Go through the entries below and print, exactly, the lines starting at the one with "(300, 449) = (627, 255): white" and ending at the one with "(901, 288) = (581, 673): turquoise", keeping both ends and no others.

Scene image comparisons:
+ + + +

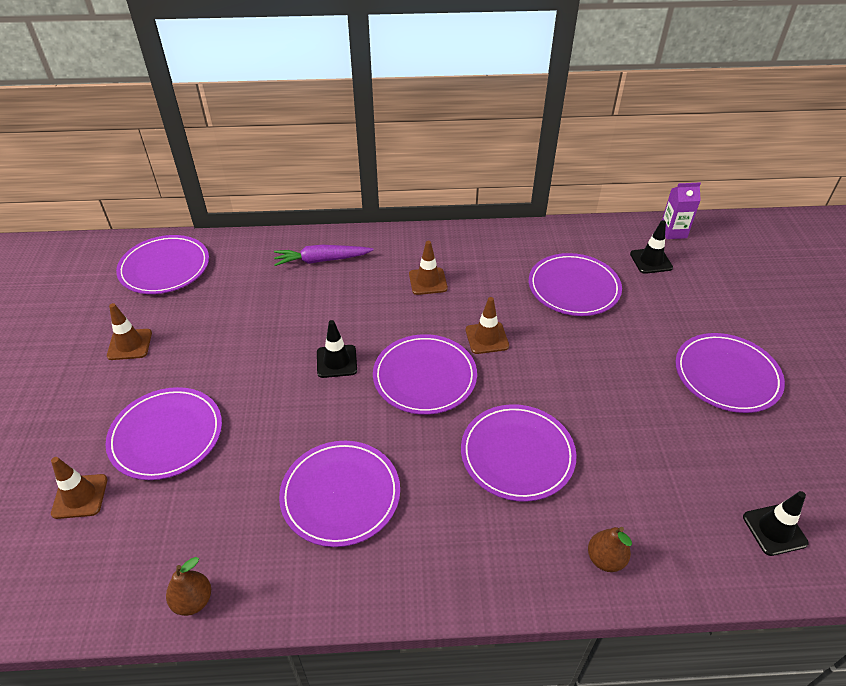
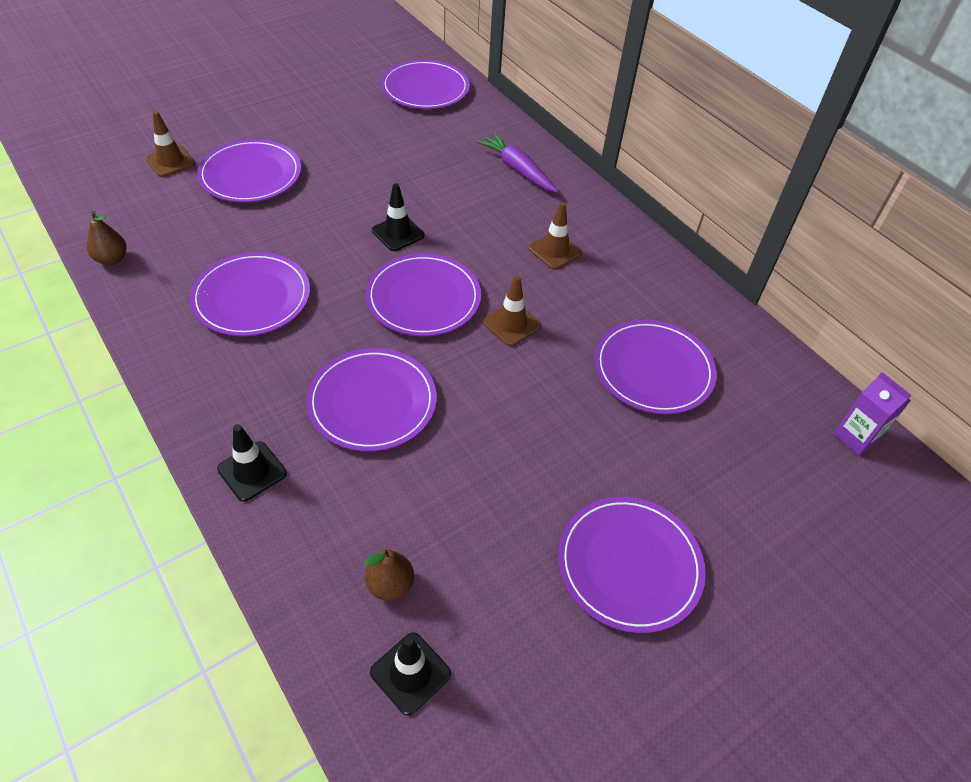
camera: 55 degrees right, 5 degrees up
(130, 344) = (327, 113): brown traffic cone -> none
(605, 559) = (284, 516): brown pear -> brown pear (390, 585)
(651, 261) = (772, 429): black traffic cone -> black traffic cone (252, 471)

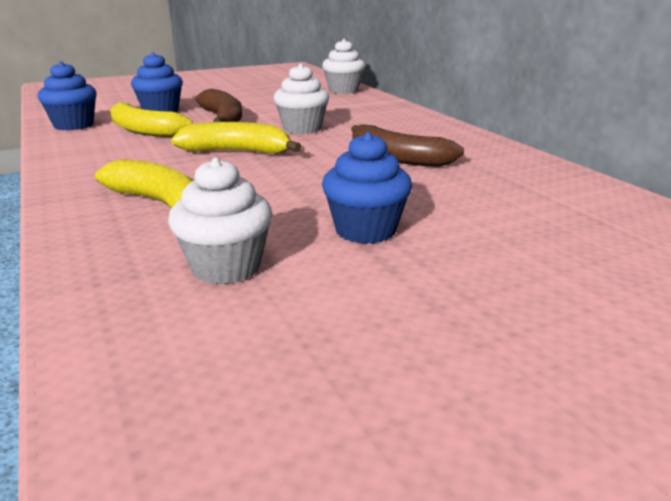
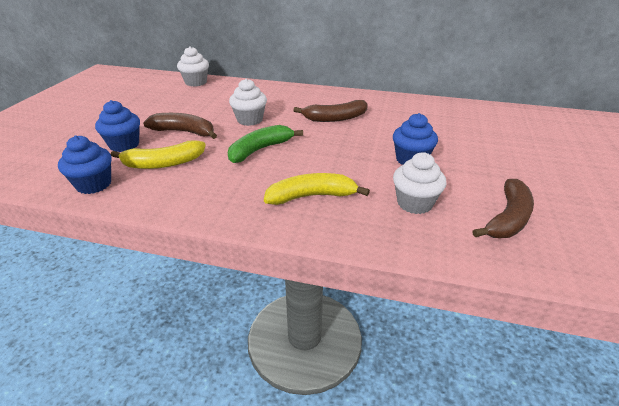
camera: 50 degrees left, 10 degrees up
(237, 152) = (260, 150): yellow banana -> green banana
(282, 366) = (508, 218): none -> brown banana

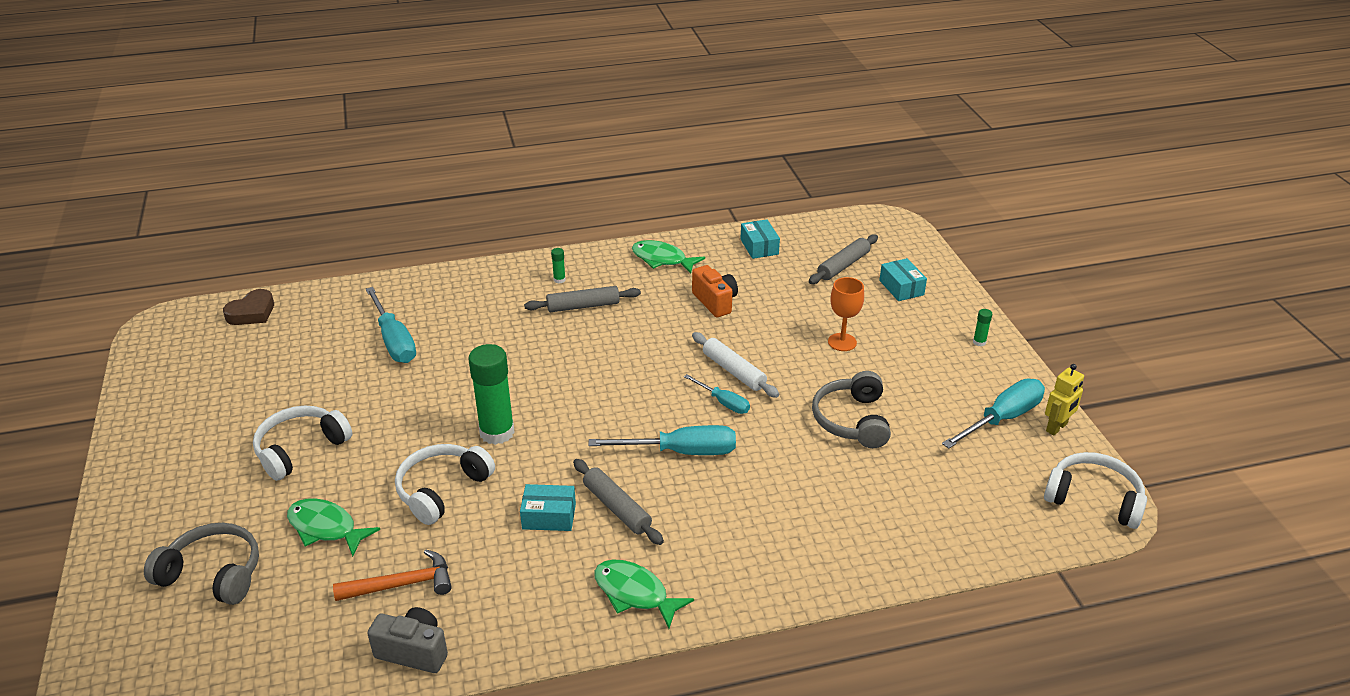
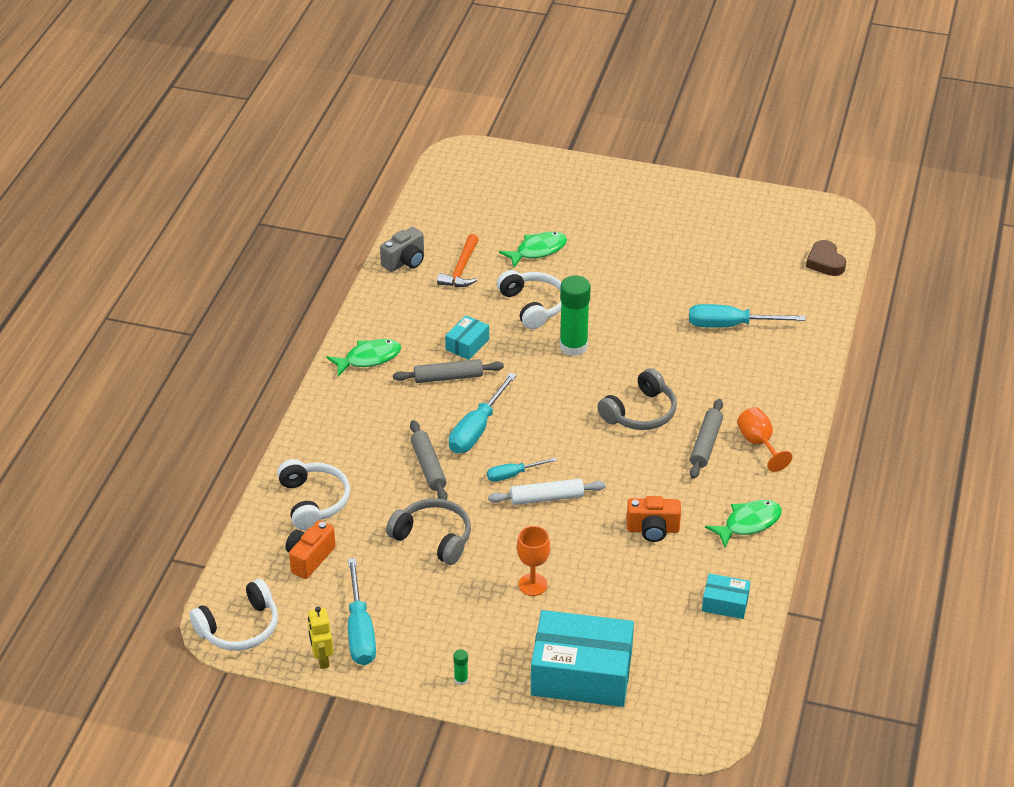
camera: 120 degrees right, 5 degrees up
(213, 574) = (534, 202): grey headphones -> grey headphones (640, 412)
(300, 449) = (627, 255): white headphones -> white headphones (313, 501)
(559, 280) = (759, 444): green glue stick -> orange goblet
(843, 265) = (648, 650): grey rolling pin -> grey rolling pin (428, 466)
(901, 288) = (581, 673): turquoise box -> turquoise box, size x2.13
(964, 492) = (309, 558): none -> orange camera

+ + + +

▶ [Answer section]:
(300, 449) = (627, 255): white headphones -> white headphones (313, 501)
(559, 280) = (759, 444): green glue stick -> orange goblet
(843, 265) = (648, 650): grey rolling pin -> grey rolling pin (428, 466)
(901, 288) = (581, 673): turquoise box -> turquoise box, size x2.13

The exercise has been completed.